=== EXERCISE MATERIALS ===
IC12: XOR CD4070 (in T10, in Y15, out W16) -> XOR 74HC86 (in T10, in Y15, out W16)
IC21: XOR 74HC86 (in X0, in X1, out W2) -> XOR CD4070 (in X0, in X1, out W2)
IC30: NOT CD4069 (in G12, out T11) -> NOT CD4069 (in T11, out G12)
===
=== EXERCISE MATERIALS ===
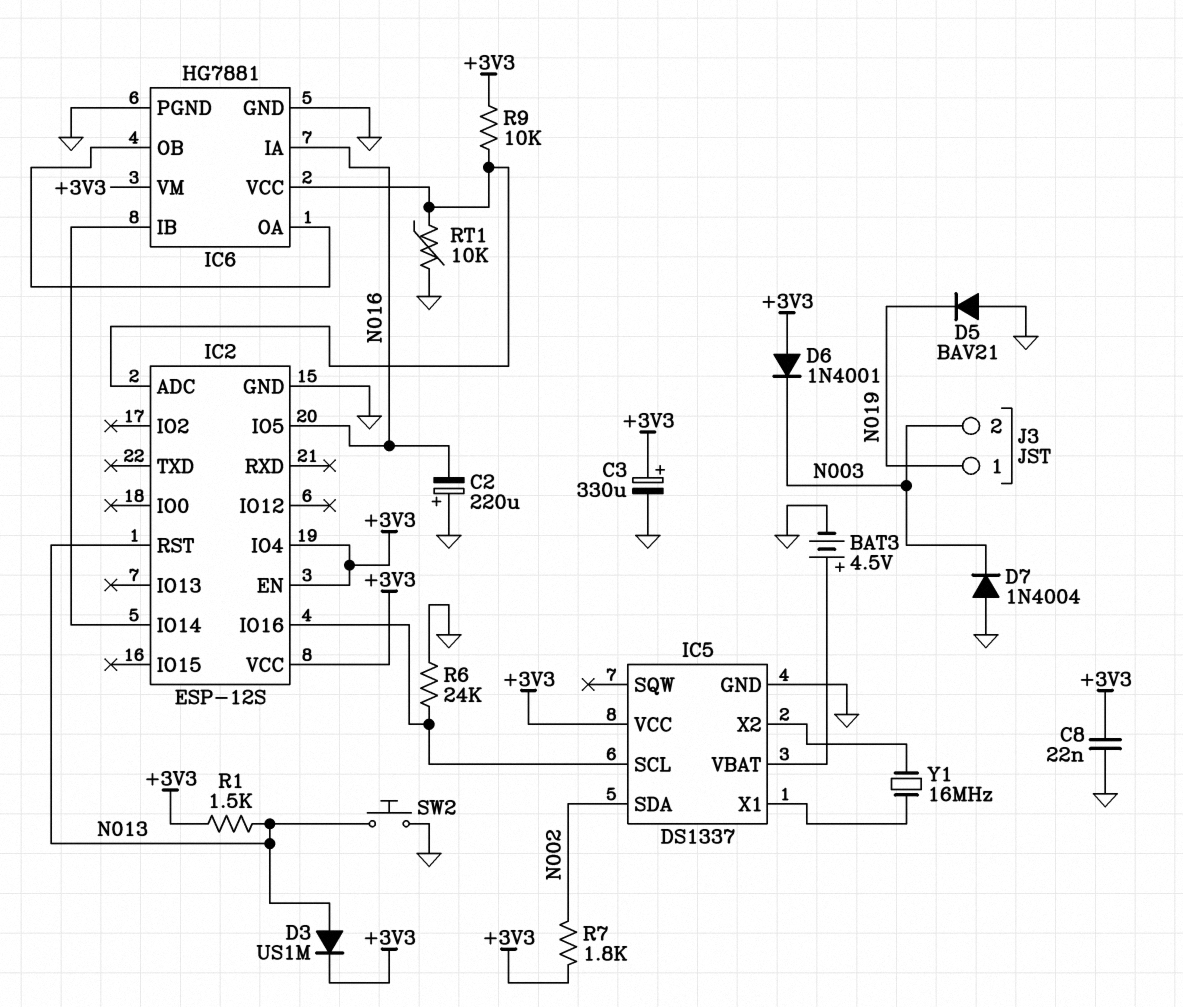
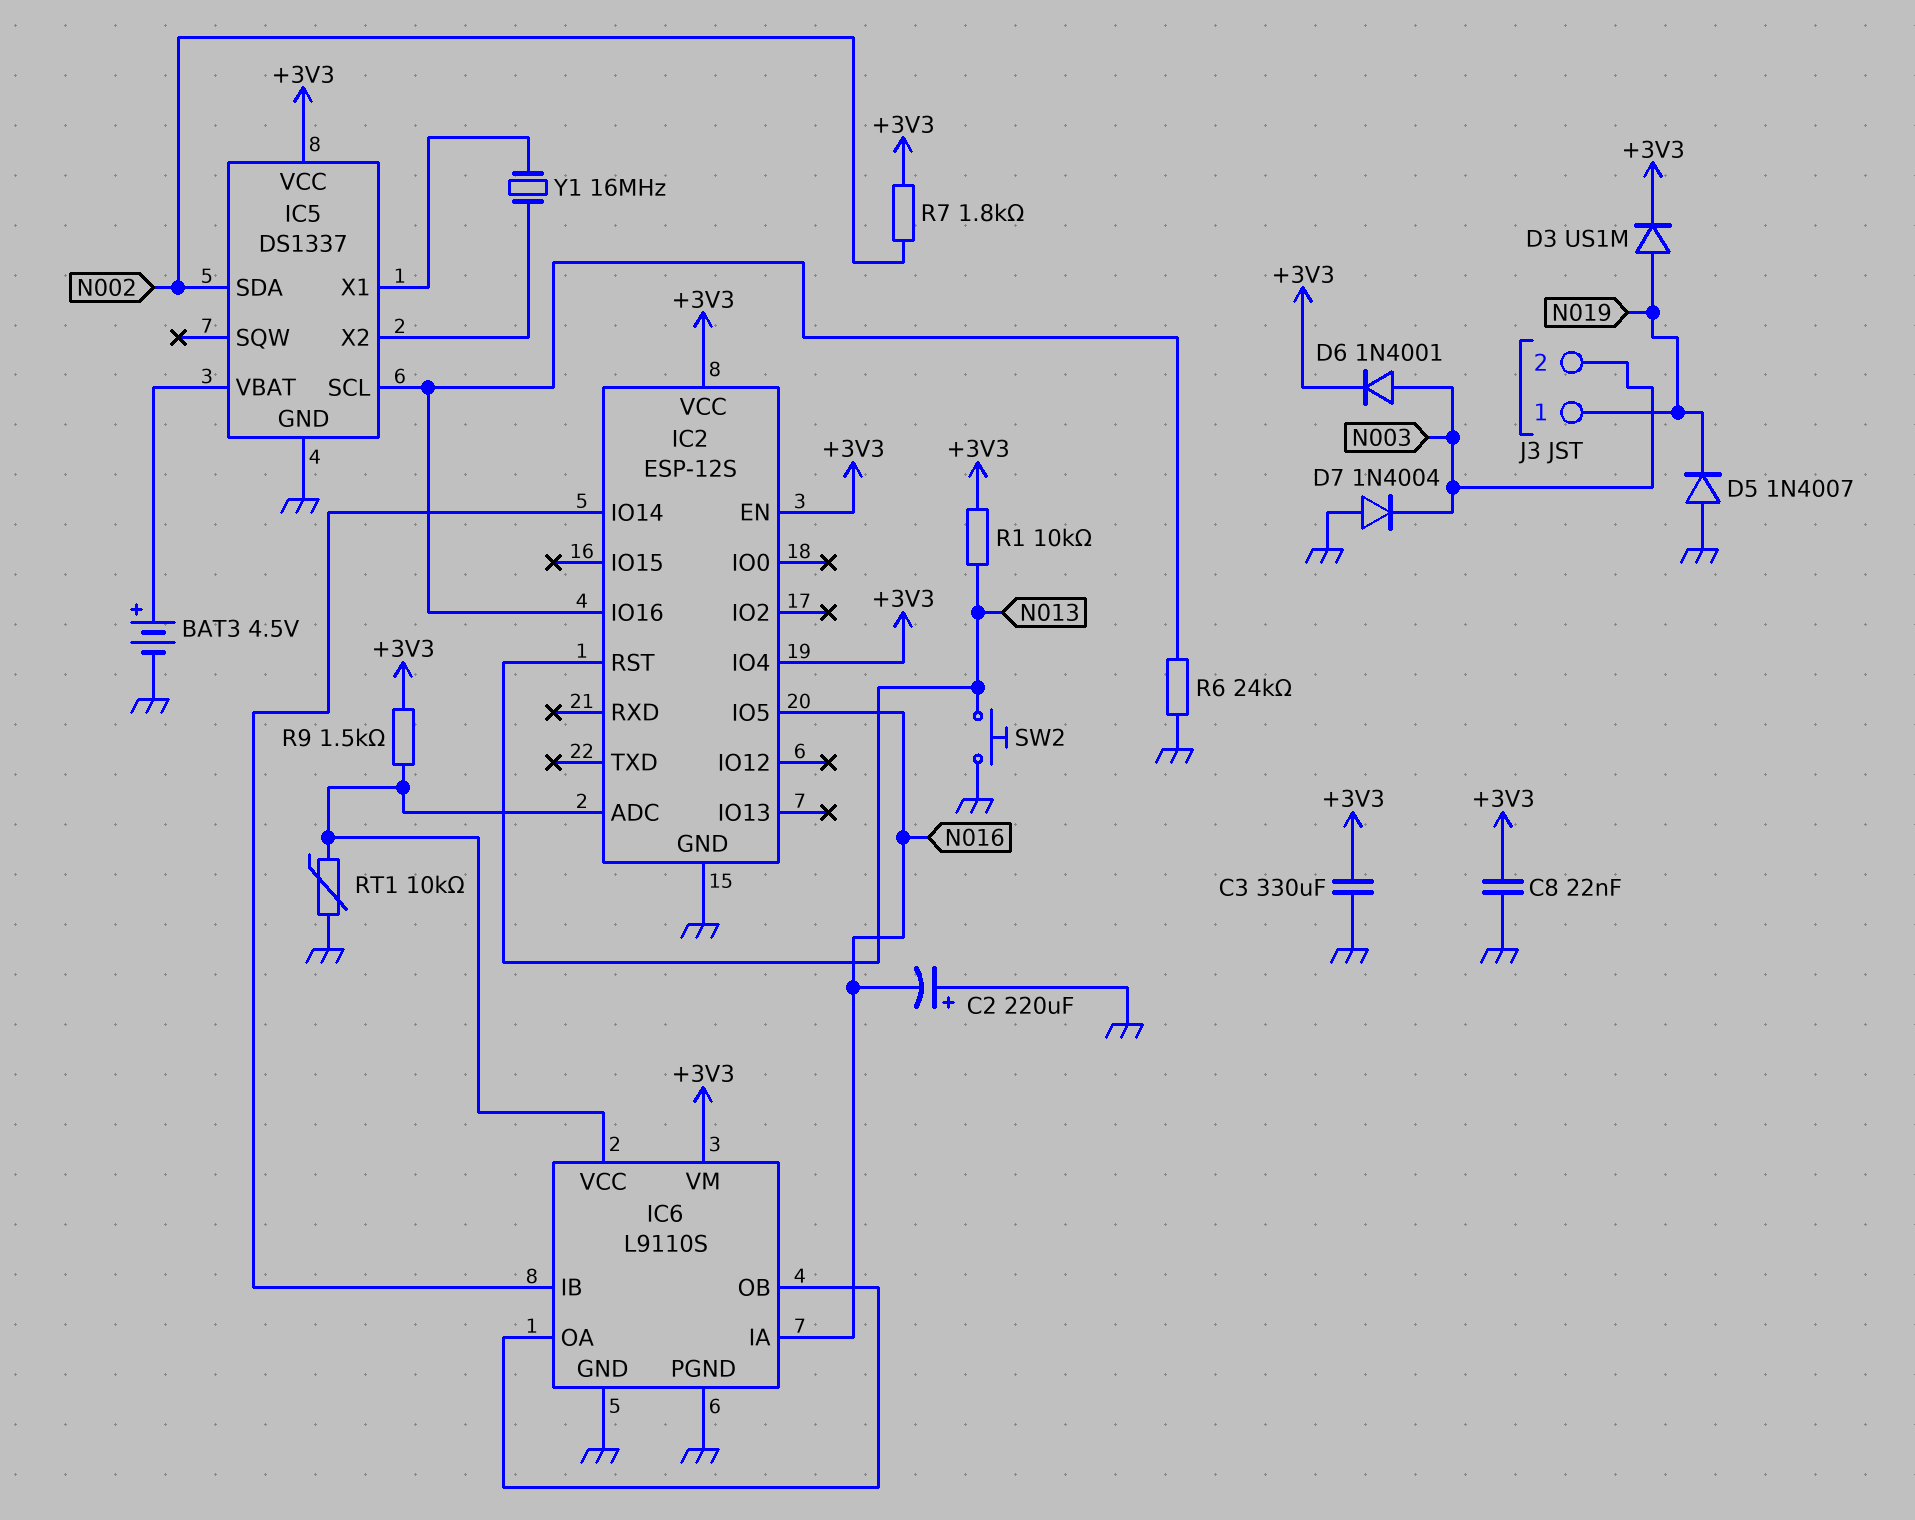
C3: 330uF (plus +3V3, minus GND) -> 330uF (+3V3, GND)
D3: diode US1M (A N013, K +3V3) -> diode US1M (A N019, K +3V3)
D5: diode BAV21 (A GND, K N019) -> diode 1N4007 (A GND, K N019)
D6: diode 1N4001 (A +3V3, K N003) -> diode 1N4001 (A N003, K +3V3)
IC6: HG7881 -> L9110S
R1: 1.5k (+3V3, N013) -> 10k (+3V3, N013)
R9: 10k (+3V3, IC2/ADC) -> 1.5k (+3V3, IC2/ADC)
===
- INSTRUCTIONS TO FOLLOW -
Take from the entries every line that has the string "diode".

- WRITTEN RESPONSE -
D3: diode US1M (A N013, K +3V3) -> diode US1M (A N019, K +3V3)
D5: diode BAV21 (A GND, K N019) -> diode 1N4007 (A GND, K N019)
D6: diode 1N4001 (A +3V3, K N003) -> diode 1N4001 (A N003, K +3V3)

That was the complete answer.